Task item
Aside from the pictures, copy the listing exactly.

Data extract
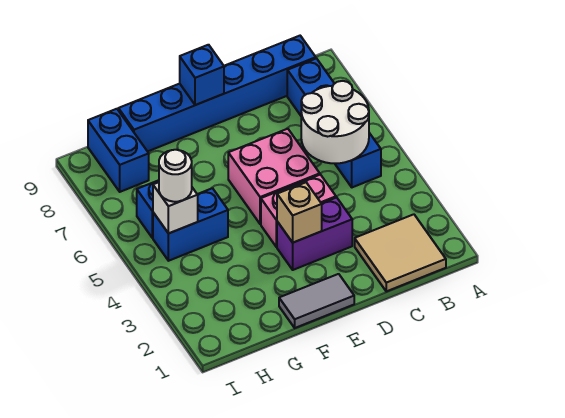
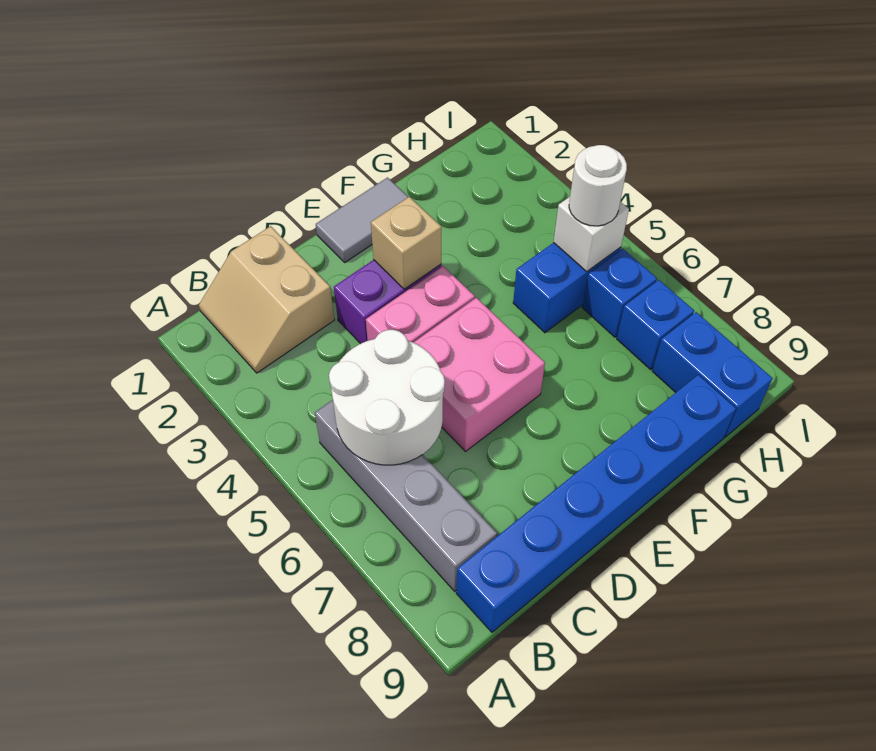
tan tile B1:C2 level 1 -> tan slope B1:C2 level 1 top C
blue brick B5:B8 level 1 -> grey brick B5:B8 level 1
blue brick E9 level 2 -> blue brick H7 level 1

Answer box
tan tile B1:C2 level 1 -> tan slope B1:C2 level 1 top C
blue brick B5:B8 level 1 -> grey brick B5:B8 level 1
blue brick E9 level 2 -> blue brick H7 level 1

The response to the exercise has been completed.